_Task statement:_ Search the material below for "eraser" and copy every line where it occurs.

_Dataset content:_
■ ■ ■
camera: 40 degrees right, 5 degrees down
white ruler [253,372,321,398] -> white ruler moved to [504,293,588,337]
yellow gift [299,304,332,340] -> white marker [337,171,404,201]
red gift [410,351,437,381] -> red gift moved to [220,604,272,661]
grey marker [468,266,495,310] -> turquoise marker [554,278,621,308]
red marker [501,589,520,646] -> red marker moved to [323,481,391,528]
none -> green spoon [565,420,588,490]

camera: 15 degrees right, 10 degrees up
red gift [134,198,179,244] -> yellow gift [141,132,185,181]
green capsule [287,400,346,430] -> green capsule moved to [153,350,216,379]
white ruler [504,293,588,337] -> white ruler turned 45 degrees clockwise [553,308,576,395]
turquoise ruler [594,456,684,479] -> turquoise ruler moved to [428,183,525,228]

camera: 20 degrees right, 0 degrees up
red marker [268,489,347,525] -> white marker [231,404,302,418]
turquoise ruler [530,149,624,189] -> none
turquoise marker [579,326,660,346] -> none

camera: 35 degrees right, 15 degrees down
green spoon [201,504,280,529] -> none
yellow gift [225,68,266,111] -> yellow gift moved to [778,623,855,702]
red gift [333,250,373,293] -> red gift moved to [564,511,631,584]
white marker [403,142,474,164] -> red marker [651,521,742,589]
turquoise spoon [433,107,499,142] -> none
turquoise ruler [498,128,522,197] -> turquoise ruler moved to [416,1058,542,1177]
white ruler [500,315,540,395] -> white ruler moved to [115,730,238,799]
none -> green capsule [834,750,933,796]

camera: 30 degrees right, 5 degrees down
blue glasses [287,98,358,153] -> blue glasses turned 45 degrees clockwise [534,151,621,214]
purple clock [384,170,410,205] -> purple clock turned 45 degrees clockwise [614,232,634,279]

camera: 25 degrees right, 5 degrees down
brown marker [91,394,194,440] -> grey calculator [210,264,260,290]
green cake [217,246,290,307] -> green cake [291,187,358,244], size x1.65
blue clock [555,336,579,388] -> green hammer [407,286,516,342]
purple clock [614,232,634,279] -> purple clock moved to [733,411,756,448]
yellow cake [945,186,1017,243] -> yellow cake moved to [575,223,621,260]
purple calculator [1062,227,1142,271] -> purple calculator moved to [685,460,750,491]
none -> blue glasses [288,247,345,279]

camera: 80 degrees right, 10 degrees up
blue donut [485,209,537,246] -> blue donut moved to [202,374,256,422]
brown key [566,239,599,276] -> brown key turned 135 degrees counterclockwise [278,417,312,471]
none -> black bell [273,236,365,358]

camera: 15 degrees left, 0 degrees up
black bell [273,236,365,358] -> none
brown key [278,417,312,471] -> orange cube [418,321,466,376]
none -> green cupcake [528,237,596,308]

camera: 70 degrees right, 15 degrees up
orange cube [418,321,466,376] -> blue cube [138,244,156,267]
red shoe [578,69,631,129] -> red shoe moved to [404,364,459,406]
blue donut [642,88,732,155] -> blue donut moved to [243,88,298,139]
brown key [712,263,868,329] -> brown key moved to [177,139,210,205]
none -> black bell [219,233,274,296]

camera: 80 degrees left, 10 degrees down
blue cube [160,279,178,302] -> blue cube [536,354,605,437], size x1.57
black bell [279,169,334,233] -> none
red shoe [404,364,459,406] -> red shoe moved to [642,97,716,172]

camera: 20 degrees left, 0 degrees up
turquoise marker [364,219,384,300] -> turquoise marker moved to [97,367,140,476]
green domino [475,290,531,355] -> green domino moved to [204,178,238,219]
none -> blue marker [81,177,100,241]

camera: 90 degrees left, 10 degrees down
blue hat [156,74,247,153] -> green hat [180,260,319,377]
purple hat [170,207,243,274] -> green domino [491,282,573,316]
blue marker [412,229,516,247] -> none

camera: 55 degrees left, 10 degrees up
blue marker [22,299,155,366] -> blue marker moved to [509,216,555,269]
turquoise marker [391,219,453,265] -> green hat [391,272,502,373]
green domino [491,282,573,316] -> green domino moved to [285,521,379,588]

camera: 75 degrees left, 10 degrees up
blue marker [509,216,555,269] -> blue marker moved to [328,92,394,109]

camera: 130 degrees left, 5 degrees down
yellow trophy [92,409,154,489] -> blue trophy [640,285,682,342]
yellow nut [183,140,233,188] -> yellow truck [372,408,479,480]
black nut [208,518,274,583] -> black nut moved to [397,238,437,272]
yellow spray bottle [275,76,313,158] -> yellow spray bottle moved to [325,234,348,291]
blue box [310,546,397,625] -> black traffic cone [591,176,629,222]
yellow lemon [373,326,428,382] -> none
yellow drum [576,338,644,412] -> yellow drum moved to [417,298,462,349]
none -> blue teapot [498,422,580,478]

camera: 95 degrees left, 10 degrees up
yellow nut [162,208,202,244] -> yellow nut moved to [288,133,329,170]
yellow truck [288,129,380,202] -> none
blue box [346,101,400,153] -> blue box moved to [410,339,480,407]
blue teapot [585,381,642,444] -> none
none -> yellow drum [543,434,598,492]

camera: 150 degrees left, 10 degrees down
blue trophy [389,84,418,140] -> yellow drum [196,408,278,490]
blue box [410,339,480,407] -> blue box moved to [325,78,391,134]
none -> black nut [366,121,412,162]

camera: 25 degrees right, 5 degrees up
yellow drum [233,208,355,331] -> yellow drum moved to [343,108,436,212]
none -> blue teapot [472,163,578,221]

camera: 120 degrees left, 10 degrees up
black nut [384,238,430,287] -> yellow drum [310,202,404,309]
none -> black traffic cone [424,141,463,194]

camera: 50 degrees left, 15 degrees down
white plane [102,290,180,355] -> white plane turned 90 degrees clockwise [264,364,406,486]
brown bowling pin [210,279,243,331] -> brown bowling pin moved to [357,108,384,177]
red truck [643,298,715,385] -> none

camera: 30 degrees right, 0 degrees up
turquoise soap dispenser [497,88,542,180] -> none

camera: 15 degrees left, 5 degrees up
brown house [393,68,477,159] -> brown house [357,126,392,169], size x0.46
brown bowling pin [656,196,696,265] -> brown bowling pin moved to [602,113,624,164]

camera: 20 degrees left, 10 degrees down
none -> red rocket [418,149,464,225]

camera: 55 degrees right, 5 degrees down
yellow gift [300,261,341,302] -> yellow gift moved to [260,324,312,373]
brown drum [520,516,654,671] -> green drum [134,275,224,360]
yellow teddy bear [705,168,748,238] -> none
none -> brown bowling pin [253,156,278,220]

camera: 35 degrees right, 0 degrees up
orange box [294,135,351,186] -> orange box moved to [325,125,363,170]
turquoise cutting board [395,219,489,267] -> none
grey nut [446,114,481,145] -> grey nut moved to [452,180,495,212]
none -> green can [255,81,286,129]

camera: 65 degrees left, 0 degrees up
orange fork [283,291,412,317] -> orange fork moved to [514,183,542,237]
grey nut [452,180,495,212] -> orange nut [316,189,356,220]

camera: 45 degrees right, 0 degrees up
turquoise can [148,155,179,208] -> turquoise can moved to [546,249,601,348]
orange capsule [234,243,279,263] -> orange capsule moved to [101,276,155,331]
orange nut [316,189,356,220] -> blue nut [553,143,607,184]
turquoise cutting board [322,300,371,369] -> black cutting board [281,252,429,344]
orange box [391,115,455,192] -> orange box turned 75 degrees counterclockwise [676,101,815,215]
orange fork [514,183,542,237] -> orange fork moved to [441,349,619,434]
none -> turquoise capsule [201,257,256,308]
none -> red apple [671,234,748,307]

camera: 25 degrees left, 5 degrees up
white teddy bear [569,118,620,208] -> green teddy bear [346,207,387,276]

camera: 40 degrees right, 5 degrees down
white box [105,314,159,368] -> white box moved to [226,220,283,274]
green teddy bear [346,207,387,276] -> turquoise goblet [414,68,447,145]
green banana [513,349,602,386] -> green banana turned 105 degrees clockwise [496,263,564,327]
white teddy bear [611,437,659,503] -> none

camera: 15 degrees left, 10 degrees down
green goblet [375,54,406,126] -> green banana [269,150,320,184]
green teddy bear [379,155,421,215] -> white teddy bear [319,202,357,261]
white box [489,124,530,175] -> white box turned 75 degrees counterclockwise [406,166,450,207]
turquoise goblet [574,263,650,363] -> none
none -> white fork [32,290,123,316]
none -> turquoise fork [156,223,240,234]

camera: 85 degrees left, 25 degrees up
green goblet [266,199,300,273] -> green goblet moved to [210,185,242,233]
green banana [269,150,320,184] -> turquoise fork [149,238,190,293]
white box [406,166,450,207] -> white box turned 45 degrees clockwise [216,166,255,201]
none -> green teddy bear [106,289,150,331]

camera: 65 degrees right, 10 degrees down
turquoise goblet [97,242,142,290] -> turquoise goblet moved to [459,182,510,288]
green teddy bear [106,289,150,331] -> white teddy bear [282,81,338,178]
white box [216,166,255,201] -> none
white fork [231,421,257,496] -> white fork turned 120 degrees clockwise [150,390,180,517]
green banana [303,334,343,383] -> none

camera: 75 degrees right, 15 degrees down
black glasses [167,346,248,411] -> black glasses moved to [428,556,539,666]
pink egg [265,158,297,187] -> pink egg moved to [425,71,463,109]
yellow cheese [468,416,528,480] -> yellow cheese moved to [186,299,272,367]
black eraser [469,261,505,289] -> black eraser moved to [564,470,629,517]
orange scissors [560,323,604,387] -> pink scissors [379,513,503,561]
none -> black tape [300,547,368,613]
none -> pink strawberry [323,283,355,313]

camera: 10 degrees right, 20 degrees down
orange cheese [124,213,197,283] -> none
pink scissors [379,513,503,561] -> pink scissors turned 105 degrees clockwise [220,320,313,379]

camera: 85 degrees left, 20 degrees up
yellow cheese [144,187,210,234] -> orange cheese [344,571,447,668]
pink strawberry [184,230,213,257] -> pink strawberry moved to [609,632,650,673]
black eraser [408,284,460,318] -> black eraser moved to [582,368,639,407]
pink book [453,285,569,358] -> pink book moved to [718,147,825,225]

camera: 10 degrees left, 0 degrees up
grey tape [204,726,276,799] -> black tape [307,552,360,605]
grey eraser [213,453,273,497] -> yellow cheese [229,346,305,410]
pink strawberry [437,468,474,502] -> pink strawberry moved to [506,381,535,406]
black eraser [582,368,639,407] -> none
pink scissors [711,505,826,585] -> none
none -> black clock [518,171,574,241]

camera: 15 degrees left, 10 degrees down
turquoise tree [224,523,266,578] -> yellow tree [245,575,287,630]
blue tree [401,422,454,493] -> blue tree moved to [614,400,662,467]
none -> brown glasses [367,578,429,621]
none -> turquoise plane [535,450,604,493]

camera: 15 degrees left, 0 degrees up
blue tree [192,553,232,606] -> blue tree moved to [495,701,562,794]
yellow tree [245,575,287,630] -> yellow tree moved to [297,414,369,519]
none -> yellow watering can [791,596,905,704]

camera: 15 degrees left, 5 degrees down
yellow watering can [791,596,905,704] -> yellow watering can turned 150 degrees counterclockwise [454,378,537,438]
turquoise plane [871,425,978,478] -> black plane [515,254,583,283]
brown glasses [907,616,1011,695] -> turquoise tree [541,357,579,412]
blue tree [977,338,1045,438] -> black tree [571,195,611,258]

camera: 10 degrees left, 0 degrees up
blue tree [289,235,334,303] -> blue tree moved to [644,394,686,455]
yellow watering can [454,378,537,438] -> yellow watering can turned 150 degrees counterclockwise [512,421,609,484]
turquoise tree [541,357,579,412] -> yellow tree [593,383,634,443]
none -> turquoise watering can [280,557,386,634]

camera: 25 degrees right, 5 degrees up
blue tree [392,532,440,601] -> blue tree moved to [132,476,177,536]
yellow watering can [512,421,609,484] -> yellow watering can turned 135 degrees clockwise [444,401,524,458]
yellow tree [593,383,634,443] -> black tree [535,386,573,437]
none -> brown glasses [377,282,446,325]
■ ■ ■
_Written answer:_
black eraser [469,261,505,289] -> black eraser moved to [564,470,629,517]
black eraser [408,284,460,318] -> black eraser moved to [582,368,639,407]
grey eraser [213,453,273,497] -> yellow cheese [229,346,305,410]
black eraser [582,368,639,407] -> none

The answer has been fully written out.